(EXERCISE PROMPT):
Filter the data below, keeping only lines that contain "headphones".

Scene image comparisons:
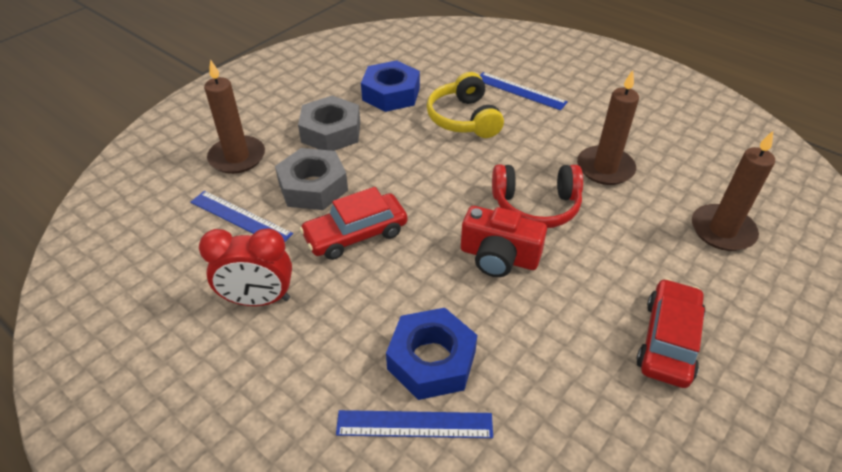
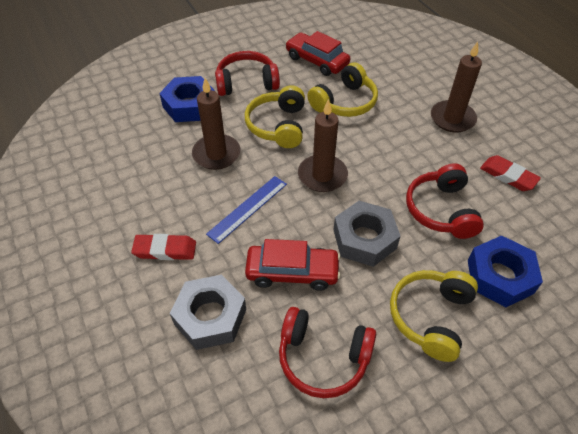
blue ruler: 3 -> 1
red camera: 1 -> 0
red clock: 1 -> 0
red eraser: 0 -> 2
red headphones: 1 -> 3
yellow headphones: 1 -> 3

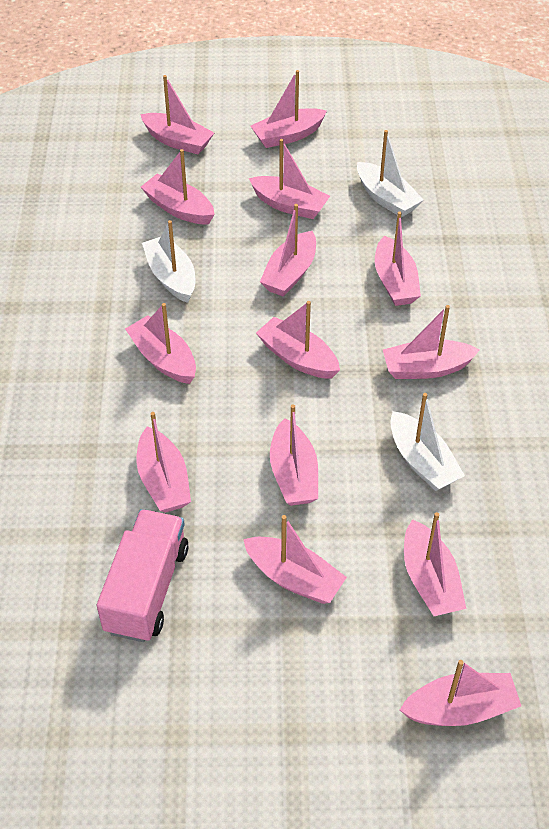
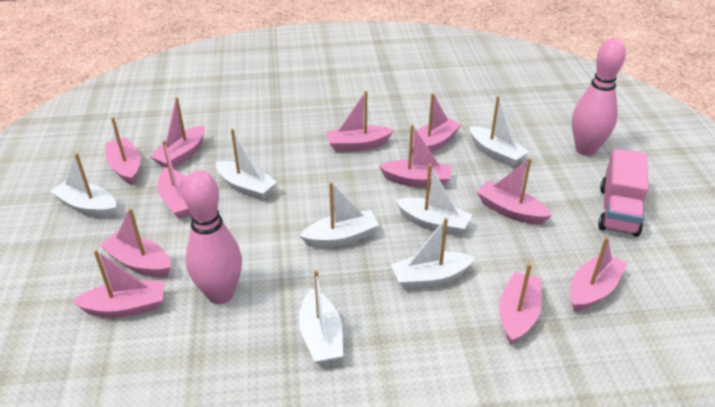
pink boat: 14 -> 11
pink bowling pin: 0 -> 2
white boat: 3 -> 7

(REPLY TO THE EXERCISE):
red headphones: 1 -> 3
yellow headphones: 1 -> 3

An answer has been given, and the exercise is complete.